** Opening Data for the task block **

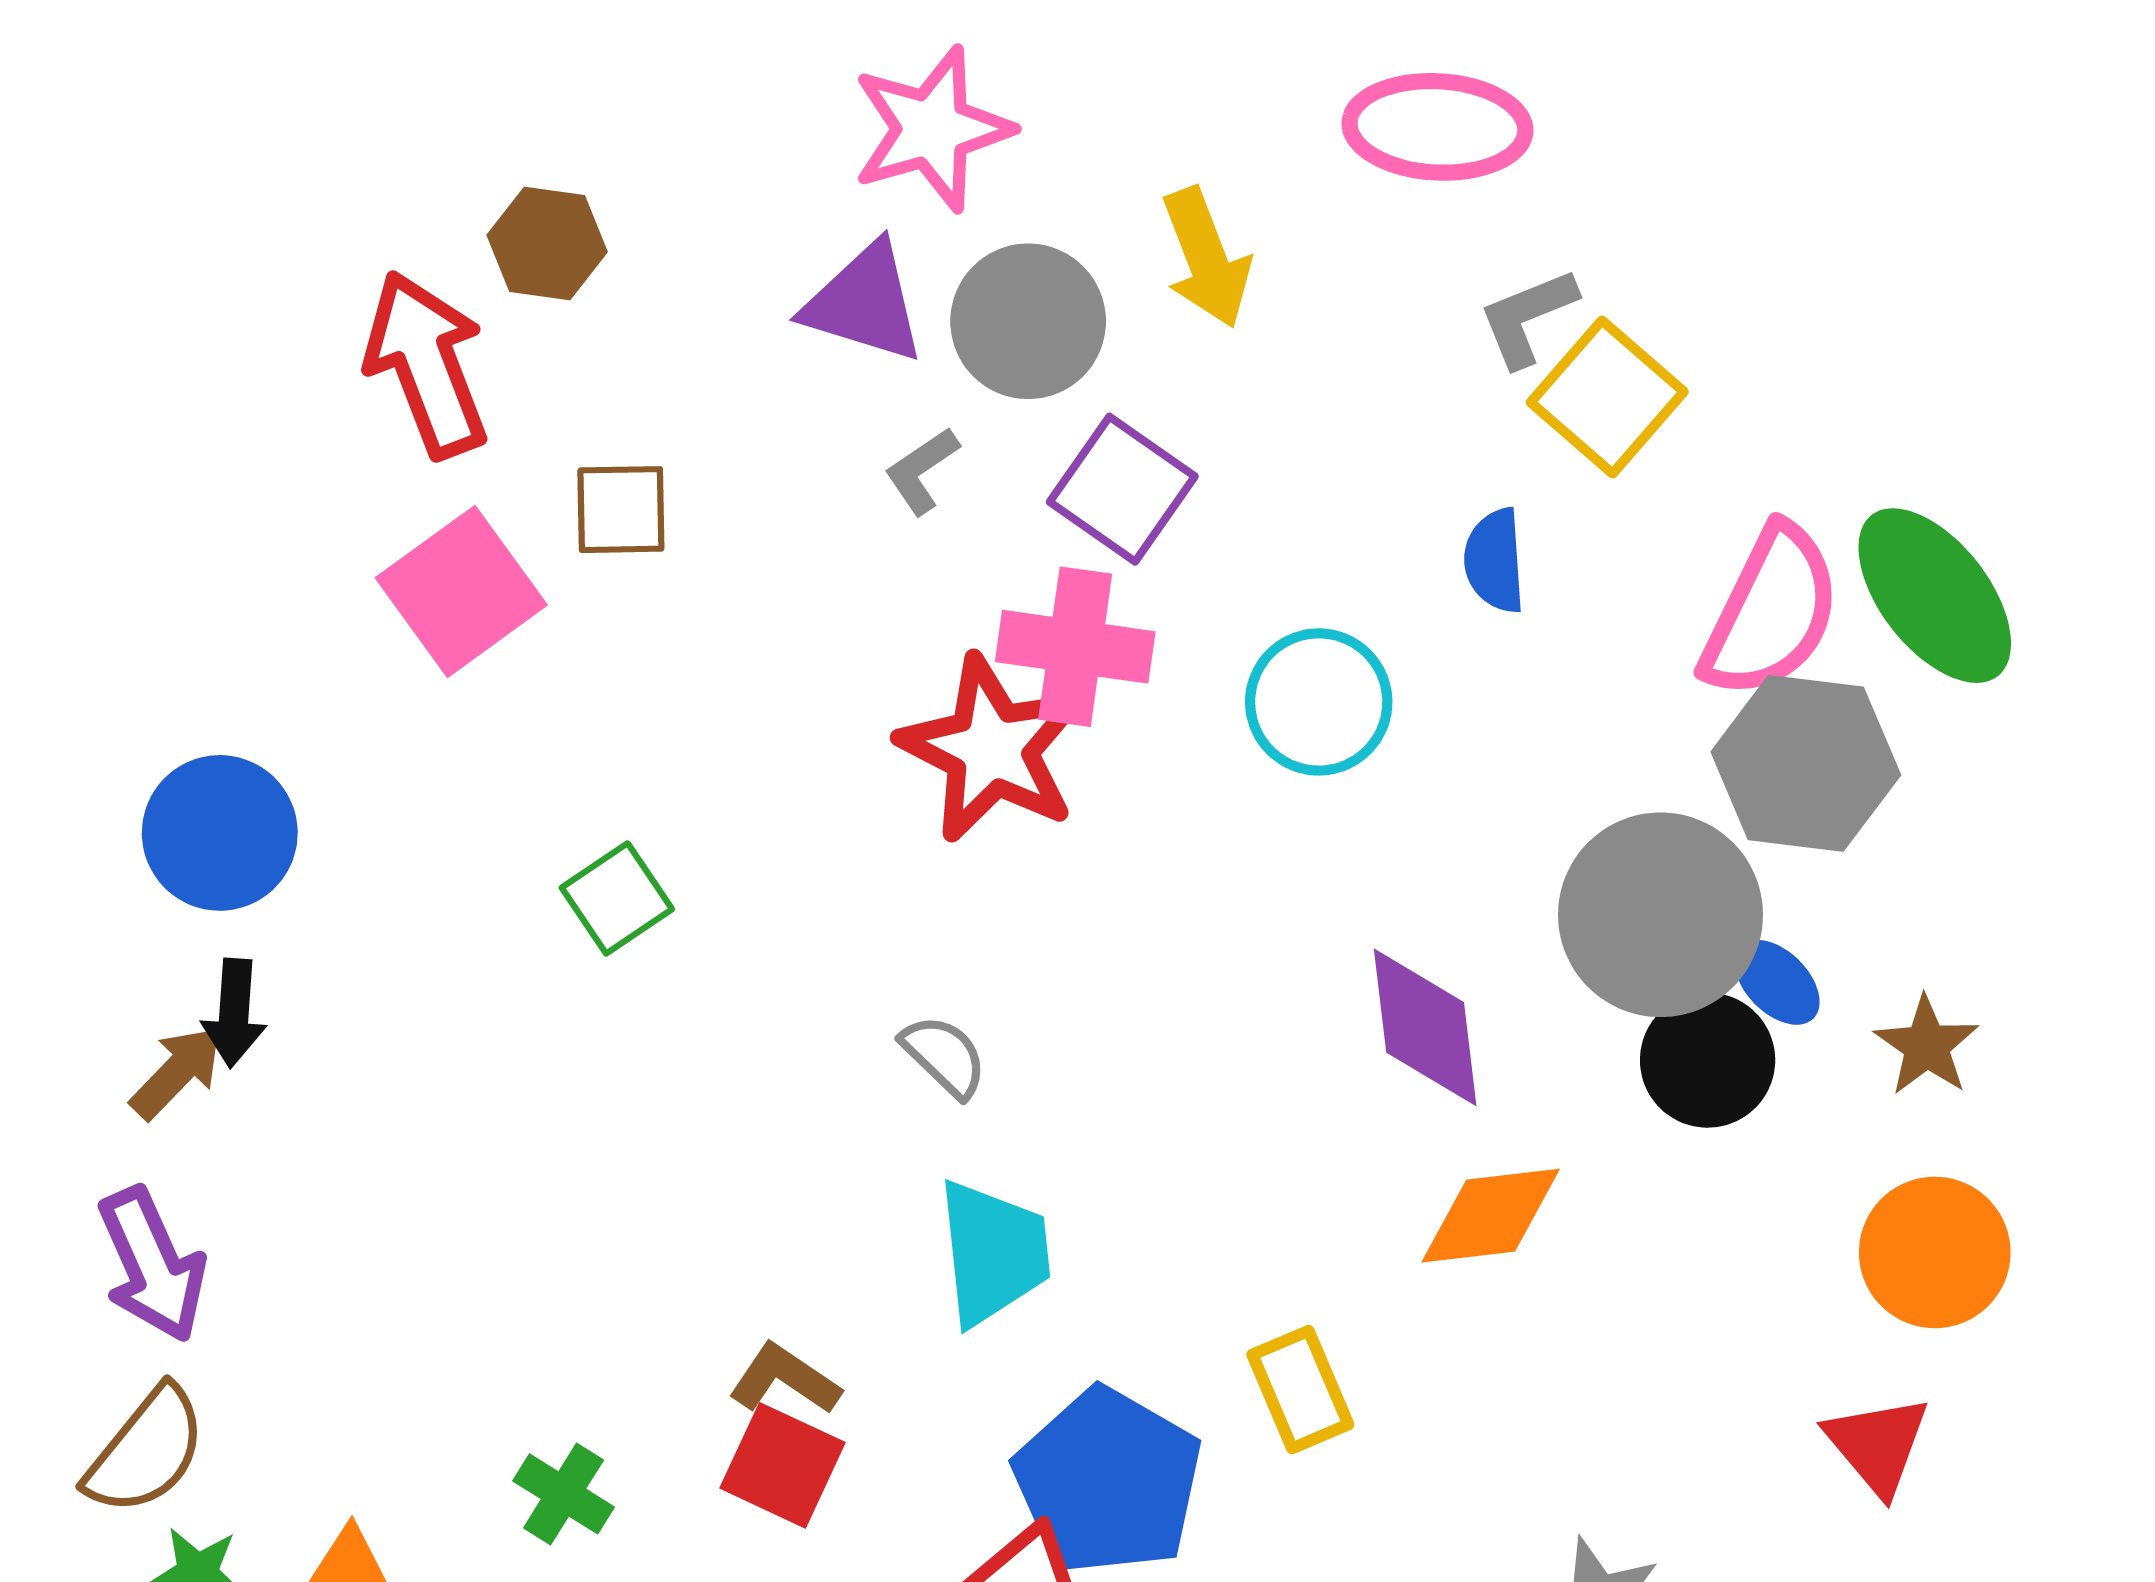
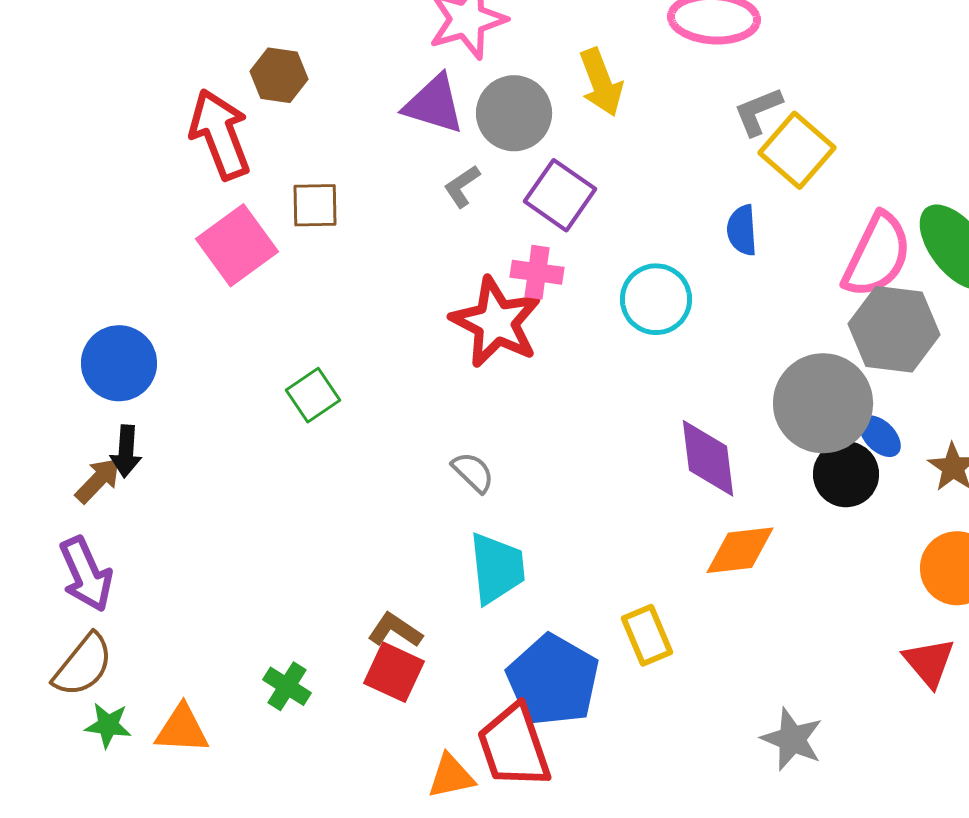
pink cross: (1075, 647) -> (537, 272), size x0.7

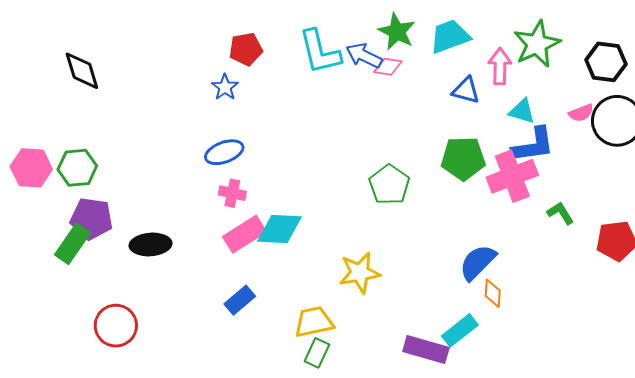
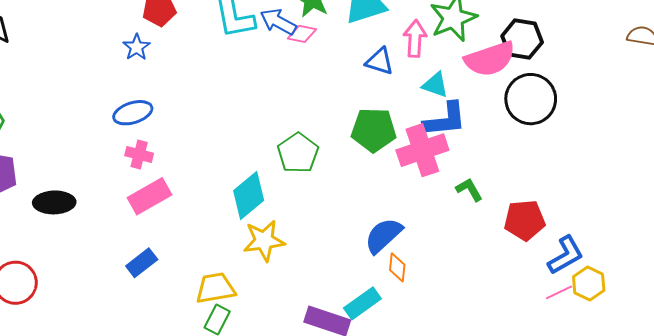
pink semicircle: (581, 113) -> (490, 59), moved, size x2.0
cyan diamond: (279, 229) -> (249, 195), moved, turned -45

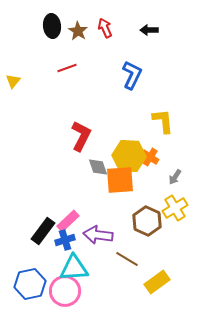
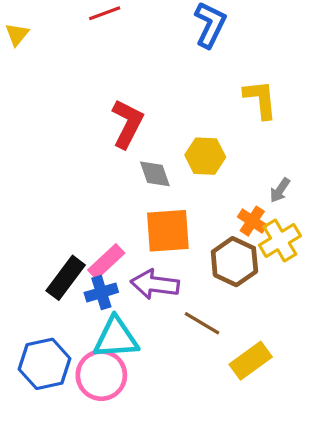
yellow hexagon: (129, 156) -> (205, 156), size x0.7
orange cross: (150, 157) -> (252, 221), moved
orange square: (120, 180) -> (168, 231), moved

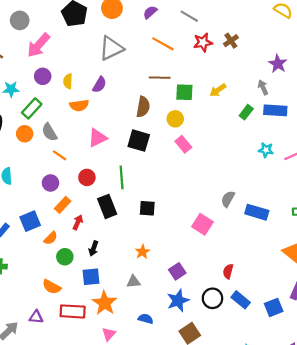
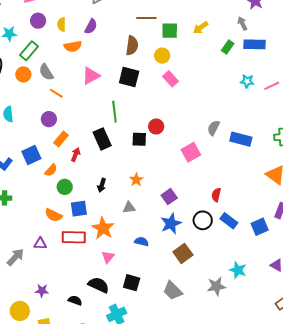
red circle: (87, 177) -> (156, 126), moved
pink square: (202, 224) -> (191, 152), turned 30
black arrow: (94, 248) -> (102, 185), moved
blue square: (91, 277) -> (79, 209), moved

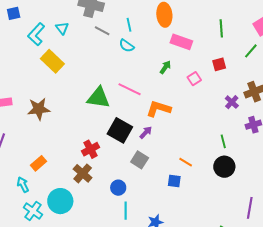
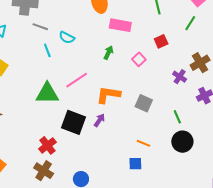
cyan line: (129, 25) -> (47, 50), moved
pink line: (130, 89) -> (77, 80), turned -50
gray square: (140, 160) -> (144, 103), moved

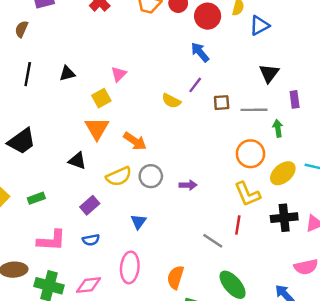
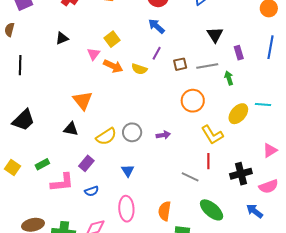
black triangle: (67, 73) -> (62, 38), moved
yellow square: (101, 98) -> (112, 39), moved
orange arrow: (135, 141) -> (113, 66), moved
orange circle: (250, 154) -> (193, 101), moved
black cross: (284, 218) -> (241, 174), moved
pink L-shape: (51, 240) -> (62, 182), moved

** Closing Data for the task block **

- Work required -
Find the number of lines in the records that include the word "yellow". Write only that number.

- Output for this task -
2